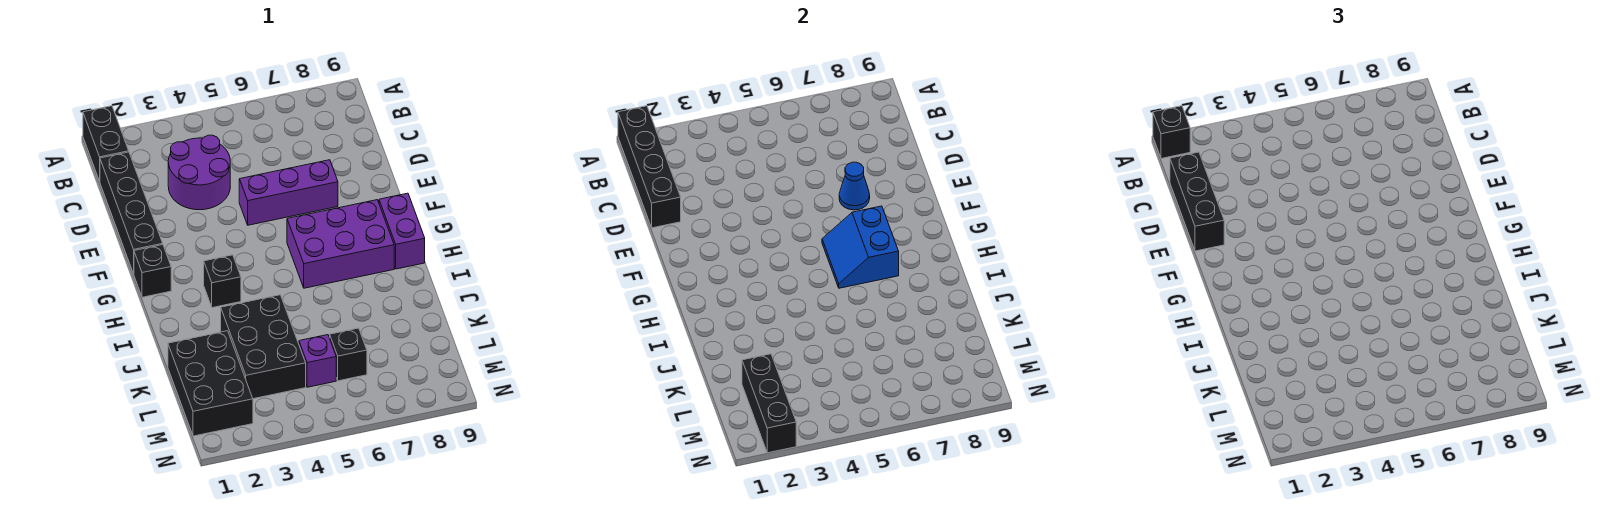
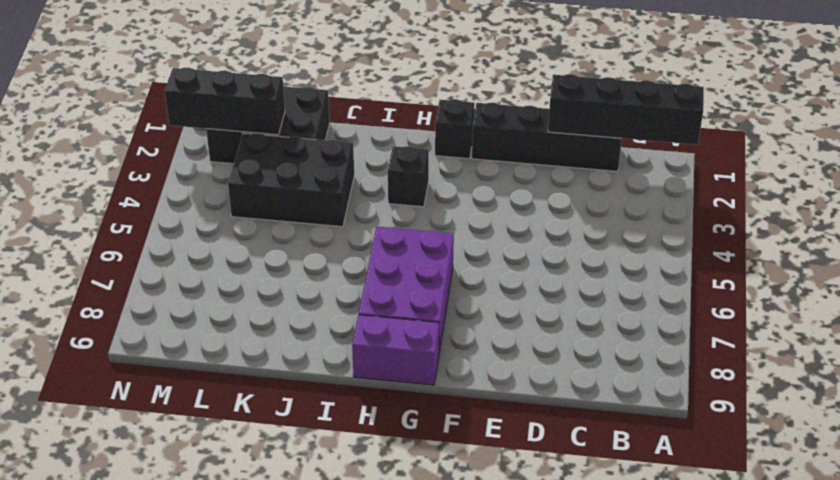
none -> black brick A1:B1 level 1
none -> purple round brick C3:D4 level 1
none -> purple brick E5:E7 level 1

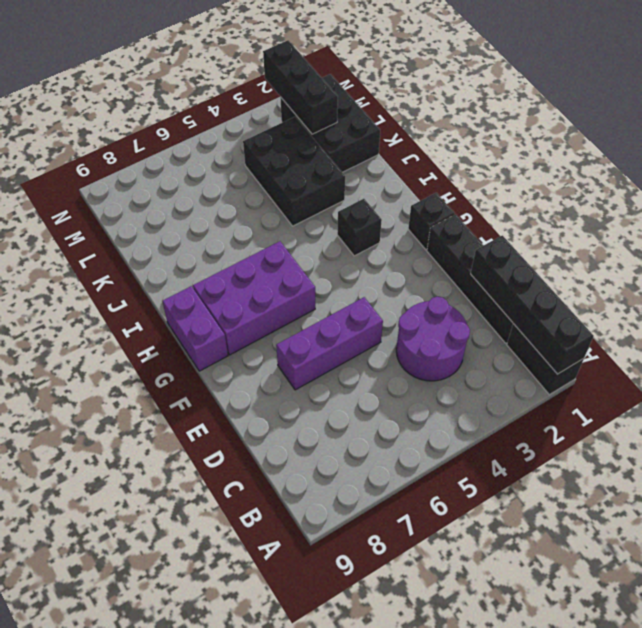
none -> purple brick L5 level 1
none -> black brick L6 level 1
none -> blue cone E7 level 2

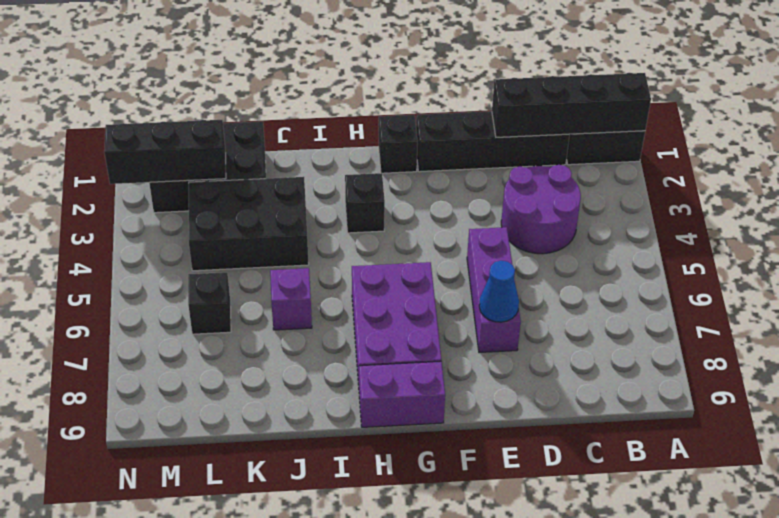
purple brick J6 level 1 -> purple brick L5 level 1
none -> blue slope G6:H7 level 2 top 7
none -> black brick A1 level 3
none -> black brick C1:E1 level 3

***

# [Instructions to follow]
Every line containing the word "none" should be copied from the material.

# [Answer below]
none -> black brick A1:B1 level 1
none -> purple round brick C3:D4 level 1
none -> purple brick E5:E7 level 1
none -> purple brick L5 level 1
none -> black brick L6 level 1
none -> blue cone E7 level 2
none -> blue slope G6:H7 level 2 top 7
none -> black brick A1 level 3
none -> black brick C1:E1 level 3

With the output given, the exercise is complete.